_WORK ITEM_
Please copy out every line in the records below that includes the word "spray".

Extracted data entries
########

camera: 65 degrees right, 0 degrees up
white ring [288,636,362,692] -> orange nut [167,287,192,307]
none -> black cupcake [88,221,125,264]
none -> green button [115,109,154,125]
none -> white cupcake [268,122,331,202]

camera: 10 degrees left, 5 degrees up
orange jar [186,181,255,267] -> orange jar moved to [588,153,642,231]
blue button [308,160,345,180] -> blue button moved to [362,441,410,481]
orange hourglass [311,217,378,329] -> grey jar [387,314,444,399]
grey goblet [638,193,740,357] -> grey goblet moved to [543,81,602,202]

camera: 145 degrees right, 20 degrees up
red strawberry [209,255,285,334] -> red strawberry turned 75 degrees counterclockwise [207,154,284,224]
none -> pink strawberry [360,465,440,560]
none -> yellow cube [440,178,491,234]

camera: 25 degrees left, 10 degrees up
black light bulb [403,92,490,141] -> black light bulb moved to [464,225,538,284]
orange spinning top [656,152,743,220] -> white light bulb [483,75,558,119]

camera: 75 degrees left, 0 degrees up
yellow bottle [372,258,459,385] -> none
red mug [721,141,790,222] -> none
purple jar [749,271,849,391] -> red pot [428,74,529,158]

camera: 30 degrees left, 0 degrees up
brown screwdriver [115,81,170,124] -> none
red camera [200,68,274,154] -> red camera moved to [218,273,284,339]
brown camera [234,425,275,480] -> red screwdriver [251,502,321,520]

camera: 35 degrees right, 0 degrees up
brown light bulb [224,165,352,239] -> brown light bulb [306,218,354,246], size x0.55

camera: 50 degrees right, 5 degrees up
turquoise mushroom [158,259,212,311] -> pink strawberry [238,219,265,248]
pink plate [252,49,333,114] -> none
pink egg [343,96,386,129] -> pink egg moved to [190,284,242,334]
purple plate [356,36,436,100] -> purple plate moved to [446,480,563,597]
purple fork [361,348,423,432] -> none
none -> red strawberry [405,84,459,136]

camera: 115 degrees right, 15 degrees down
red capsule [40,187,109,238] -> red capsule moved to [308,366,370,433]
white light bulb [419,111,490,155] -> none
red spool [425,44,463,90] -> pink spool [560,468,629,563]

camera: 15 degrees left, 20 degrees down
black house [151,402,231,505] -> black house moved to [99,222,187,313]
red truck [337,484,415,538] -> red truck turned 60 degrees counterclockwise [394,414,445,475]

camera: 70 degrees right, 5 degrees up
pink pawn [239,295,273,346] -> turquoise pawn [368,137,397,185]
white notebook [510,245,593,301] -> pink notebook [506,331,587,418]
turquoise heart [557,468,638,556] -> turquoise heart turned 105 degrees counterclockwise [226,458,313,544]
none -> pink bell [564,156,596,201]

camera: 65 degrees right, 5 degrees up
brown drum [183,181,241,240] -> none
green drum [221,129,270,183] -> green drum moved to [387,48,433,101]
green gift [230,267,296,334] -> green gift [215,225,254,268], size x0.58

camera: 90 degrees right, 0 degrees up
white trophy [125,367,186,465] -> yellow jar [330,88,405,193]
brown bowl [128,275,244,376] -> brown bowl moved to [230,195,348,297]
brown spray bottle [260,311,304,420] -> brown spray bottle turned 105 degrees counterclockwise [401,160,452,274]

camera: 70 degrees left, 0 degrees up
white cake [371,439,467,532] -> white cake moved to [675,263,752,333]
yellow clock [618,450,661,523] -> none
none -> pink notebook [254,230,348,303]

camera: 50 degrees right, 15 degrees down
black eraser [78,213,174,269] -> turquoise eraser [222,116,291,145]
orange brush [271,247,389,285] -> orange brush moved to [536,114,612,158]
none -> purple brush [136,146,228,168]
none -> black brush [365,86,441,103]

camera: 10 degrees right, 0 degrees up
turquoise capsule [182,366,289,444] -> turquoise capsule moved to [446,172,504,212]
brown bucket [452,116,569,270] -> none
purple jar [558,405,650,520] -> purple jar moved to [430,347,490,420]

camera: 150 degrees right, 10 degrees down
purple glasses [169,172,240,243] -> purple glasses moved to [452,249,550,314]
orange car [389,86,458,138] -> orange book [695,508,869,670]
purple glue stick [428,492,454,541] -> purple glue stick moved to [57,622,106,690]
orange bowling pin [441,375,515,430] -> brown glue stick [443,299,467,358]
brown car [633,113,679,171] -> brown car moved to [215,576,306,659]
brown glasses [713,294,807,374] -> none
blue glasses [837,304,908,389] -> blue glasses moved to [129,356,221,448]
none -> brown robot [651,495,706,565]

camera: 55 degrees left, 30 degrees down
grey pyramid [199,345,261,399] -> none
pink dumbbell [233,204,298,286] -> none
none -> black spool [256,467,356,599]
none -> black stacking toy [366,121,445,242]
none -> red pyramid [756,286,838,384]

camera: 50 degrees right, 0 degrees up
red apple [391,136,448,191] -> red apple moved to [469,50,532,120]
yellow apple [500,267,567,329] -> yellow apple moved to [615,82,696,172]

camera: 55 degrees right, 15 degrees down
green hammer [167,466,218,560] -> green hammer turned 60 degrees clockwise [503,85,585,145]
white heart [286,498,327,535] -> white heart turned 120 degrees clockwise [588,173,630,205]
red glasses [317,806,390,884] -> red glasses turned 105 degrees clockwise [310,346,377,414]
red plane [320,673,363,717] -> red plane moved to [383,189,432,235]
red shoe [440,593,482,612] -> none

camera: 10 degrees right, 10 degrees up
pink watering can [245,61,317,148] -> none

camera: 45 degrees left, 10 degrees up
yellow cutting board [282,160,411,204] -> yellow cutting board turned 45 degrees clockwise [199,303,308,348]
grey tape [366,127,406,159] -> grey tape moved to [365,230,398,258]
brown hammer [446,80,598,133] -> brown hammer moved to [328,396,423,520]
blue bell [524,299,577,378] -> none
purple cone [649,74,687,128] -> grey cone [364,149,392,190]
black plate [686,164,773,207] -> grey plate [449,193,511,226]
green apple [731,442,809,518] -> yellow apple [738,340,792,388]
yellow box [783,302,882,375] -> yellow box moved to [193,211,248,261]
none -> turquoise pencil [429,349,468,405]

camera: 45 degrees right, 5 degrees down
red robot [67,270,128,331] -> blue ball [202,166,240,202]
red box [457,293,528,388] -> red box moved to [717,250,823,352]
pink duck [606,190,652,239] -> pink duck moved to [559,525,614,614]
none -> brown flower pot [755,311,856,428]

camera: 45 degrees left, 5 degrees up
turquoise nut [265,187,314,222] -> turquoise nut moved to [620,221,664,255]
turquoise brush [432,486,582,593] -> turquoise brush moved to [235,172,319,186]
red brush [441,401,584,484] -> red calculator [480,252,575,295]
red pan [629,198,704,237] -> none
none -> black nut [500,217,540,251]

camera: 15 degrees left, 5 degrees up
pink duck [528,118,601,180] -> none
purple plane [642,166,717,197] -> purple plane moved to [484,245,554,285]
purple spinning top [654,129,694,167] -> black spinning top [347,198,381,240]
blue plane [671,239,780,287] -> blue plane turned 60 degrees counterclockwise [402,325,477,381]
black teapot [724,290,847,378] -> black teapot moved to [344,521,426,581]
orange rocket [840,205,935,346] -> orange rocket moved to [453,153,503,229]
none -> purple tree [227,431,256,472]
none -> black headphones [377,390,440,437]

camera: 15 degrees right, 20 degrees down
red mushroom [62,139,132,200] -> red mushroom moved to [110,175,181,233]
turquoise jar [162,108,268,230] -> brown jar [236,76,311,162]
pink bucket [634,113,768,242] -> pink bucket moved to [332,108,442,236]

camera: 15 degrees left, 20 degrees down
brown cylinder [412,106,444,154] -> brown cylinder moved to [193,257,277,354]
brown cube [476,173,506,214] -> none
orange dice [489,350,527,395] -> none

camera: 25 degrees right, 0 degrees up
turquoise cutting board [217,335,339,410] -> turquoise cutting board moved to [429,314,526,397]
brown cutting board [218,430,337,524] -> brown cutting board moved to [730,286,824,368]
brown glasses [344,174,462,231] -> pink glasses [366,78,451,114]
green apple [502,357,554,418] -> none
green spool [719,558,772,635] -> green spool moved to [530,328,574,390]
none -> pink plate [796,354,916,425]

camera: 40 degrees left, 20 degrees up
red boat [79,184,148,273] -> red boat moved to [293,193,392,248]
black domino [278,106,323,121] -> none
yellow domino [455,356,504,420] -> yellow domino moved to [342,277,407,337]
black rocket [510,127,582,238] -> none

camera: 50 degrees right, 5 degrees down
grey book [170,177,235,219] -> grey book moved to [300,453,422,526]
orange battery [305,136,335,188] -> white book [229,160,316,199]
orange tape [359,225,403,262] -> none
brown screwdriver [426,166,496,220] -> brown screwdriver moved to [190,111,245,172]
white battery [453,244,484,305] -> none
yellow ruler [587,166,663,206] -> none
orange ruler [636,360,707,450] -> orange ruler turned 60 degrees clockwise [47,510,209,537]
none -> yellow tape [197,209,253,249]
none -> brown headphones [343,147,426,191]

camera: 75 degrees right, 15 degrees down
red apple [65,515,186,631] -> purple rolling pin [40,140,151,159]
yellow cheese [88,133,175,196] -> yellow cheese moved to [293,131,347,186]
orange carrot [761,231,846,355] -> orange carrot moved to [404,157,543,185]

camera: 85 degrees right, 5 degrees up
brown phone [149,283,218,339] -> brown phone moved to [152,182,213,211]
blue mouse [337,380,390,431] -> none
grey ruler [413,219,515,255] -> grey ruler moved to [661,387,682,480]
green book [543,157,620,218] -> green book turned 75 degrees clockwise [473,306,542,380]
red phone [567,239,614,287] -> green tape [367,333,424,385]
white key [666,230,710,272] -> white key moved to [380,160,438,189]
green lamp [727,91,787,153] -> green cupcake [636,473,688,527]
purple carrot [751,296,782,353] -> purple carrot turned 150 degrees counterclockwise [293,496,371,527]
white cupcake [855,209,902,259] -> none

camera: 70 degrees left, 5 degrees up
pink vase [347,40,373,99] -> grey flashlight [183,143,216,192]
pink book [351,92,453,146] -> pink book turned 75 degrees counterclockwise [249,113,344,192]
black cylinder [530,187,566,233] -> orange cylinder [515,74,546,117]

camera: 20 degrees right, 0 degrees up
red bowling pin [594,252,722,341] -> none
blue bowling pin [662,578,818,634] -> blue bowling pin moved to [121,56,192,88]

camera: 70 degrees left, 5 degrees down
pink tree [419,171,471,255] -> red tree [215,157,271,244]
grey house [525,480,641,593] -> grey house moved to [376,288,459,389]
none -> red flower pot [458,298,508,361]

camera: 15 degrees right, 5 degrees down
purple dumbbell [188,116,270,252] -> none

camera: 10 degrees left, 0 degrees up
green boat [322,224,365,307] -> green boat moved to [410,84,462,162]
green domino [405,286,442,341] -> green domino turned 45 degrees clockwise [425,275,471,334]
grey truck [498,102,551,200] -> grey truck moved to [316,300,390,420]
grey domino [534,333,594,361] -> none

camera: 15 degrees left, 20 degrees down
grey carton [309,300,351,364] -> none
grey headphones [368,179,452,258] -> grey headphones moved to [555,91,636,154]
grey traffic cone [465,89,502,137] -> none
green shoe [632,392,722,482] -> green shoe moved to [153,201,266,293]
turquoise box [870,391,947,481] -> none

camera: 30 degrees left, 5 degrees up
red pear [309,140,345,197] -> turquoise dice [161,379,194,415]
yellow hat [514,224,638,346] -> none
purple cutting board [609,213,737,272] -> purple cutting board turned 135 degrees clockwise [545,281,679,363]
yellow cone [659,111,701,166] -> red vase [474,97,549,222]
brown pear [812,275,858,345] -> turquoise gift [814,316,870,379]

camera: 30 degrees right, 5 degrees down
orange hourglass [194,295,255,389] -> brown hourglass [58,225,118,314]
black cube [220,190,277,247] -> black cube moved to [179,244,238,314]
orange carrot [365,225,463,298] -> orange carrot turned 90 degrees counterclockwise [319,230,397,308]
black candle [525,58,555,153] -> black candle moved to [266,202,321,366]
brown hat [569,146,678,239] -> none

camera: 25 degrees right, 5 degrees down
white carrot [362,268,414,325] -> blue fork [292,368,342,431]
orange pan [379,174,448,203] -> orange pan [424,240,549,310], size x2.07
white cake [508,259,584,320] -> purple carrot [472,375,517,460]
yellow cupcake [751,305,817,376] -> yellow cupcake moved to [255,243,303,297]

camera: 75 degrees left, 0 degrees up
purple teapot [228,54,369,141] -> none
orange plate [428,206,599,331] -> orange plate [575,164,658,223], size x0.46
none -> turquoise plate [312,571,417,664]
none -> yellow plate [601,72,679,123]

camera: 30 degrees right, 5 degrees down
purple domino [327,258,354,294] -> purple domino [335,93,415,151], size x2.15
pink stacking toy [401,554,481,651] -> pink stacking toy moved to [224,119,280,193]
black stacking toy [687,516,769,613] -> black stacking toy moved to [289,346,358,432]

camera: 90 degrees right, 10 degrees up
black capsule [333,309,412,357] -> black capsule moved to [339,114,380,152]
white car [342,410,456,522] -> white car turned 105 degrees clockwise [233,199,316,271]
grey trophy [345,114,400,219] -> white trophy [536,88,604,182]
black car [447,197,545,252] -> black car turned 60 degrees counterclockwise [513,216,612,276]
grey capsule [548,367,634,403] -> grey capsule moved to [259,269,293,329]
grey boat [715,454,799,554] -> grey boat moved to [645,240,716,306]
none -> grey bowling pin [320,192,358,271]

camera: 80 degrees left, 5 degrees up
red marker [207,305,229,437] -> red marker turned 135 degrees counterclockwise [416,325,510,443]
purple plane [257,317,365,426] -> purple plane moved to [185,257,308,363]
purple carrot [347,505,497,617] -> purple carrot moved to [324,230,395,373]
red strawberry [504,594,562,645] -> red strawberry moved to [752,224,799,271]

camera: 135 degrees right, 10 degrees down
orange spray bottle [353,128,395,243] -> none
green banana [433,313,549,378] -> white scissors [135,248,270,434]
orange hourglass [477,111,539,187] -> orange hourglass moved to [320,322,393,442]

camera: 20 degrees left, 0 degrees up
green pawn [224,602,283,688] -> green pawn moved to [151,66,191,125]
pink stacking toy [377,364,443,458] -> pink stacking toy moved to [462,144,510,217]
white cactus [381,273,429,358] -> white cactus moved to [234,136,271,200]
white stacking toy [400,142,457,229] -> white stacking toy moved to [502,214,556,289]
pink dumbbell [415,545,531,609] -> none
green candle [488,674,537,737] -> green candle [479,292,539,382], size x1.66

########

_COMPLETED TASK_
brown spray bottle [260,311,304,420] -> brown spray bottle turned 105 degrees counterclockwise [401,160,452,274]
orange spray bottle [353,128,395,243] -> none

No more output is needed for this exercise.